#### Data provided ####

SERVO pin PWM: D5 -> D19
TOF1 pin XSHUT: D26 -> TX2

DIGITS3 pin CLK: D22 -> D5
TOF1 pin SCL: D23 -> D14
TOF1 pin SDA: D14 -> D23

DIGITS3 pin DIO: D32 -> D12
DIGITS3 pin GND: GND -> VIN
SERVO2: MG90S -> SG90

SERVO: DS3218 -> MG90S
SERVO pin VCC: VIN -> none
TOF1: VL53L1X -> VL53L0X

####

● Problem: Restate the data above word for word, please.

● Task response:
SERVO pin PWM: D5 -> D19
TOF1 pin XSHUT: D26 -> TX2

DIGITS3 pin CLK: D22 -> D5
TOF1 pin SCL: D23 -> D14
TOF1 pin SDA: D14 -> D23

DIGITS3 pin DIO: D32 -> D12
DIGITS3 pin GND: GND -> VIN
SERVO2: MG90S -> SG90

SERVO: DS3218 -> MG90S
SERVO pin VCC: VIN -> none
TOF1: VL53L1X -> VL53L0X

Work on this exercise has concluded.